◆ PROBLEM:
Each entry below should be written out exactly as it is, with no pictures.

◆ SOURCE RECORDS:
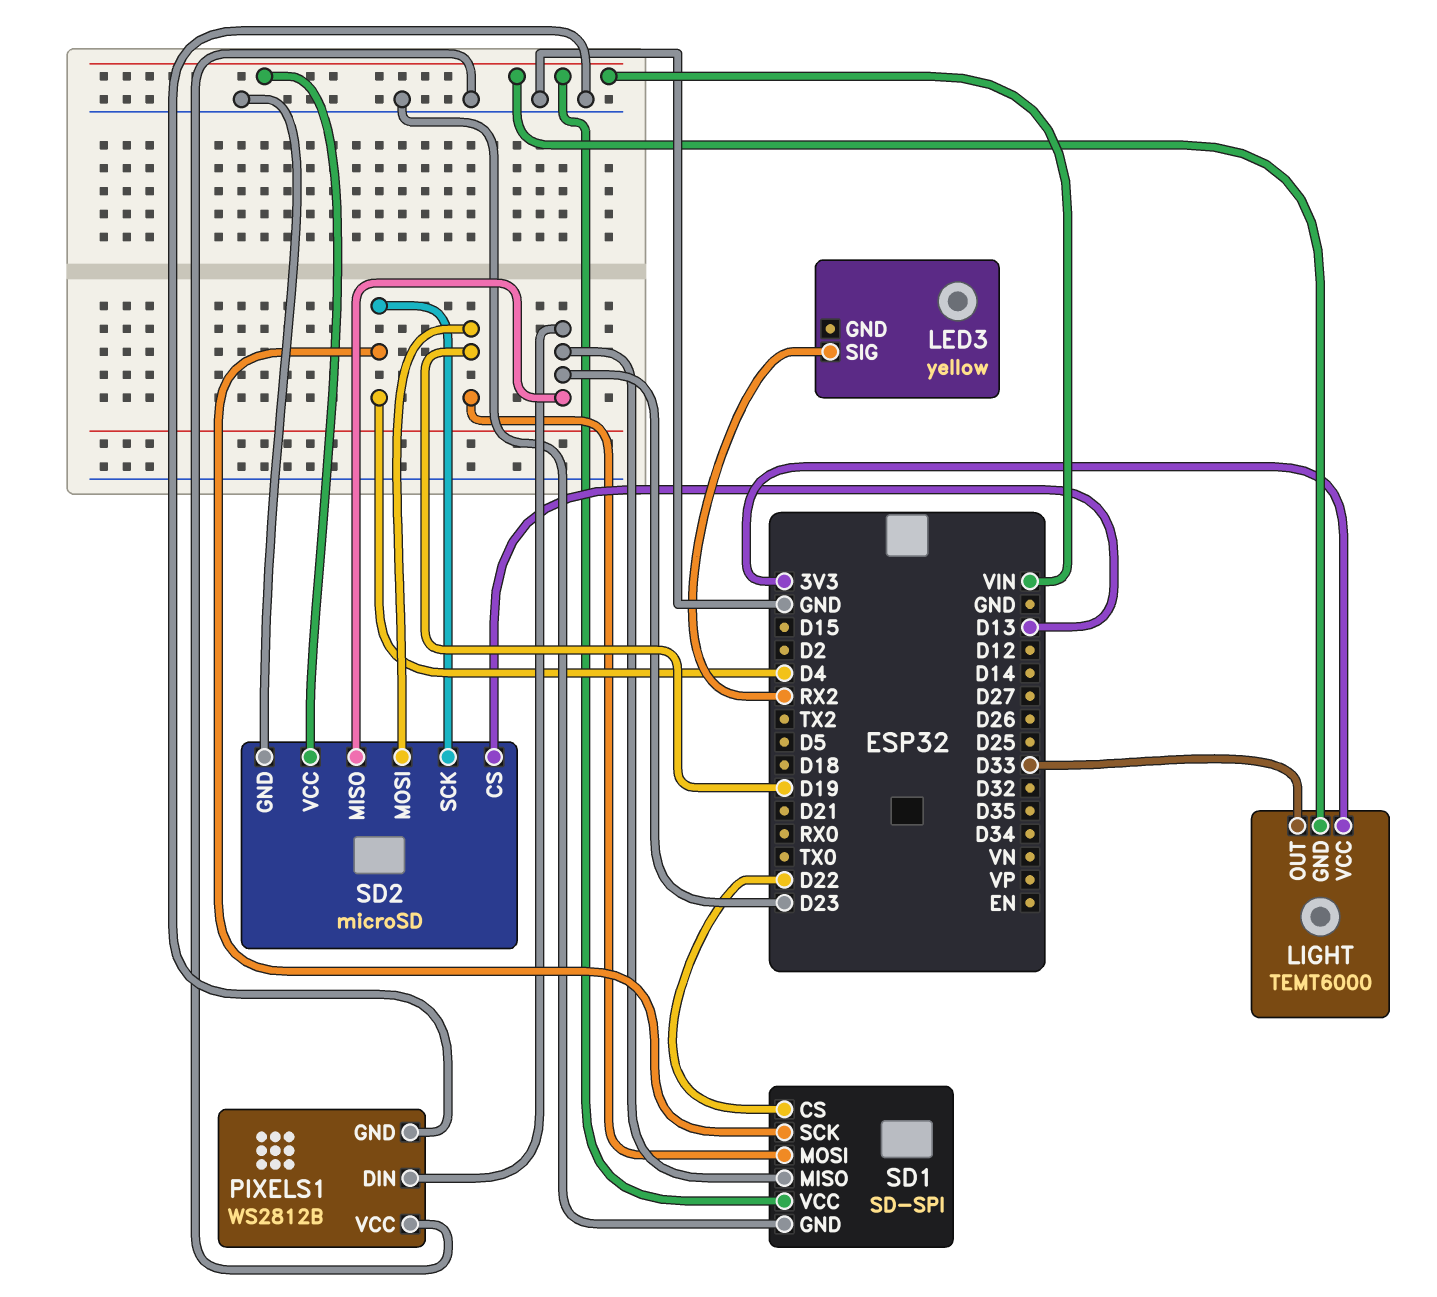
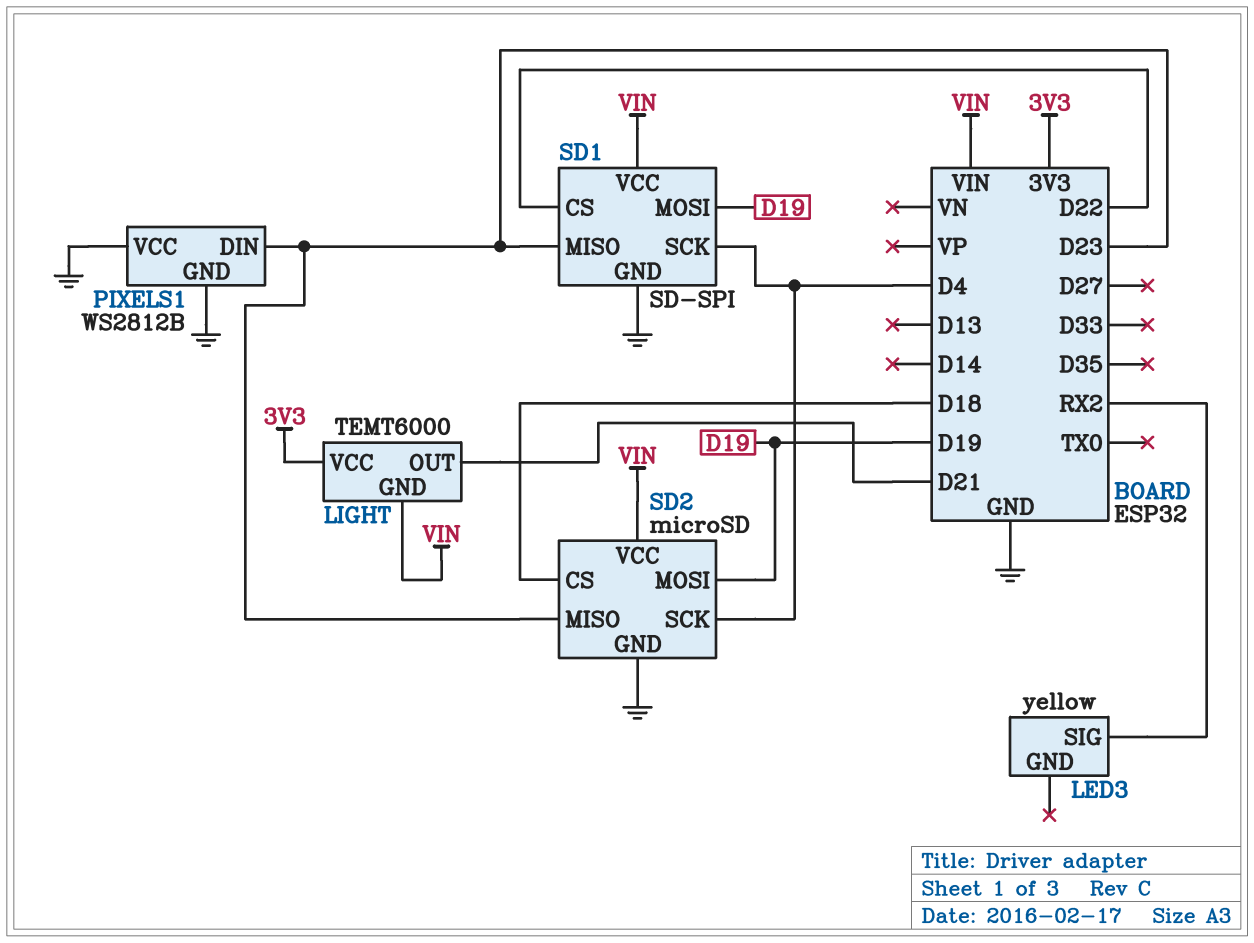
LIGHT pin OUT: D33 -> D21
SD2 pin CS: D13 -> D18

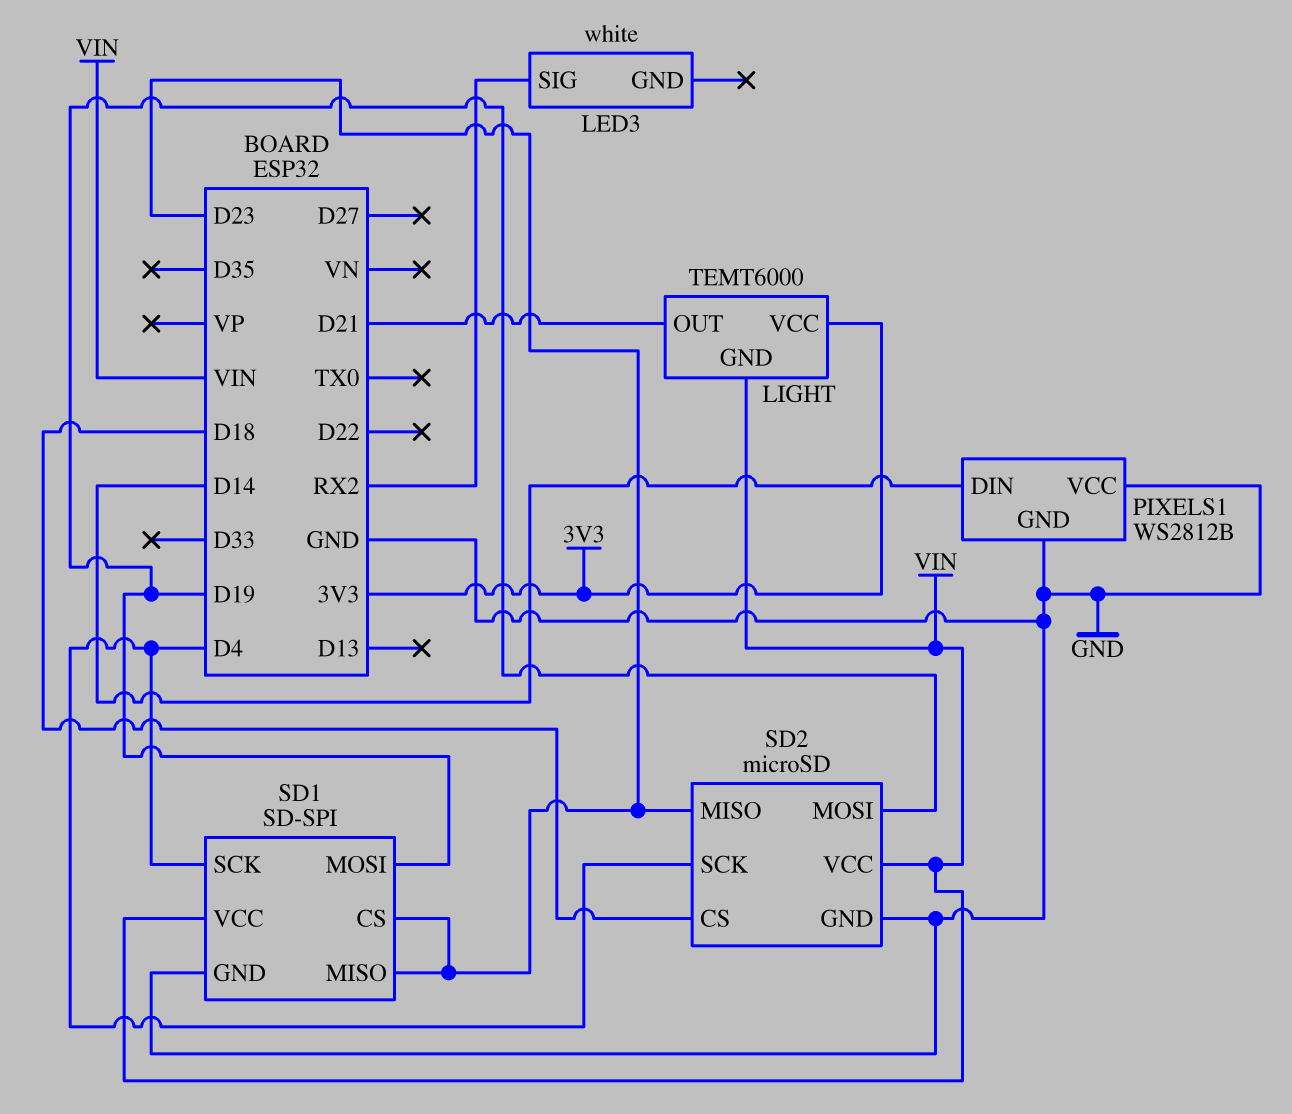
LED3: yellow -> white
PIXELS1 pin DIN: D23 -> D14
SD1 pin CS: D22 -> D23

◆ RESULT OF THE EXERCISE:
LIGHT pin OUT: D33 -> D21
SD2 pin CS: D13 -> D18

LED3: yellow -> white
PIXELS1 pin DIN: D23 -> D14
SD1 pin CS: D22 -> D23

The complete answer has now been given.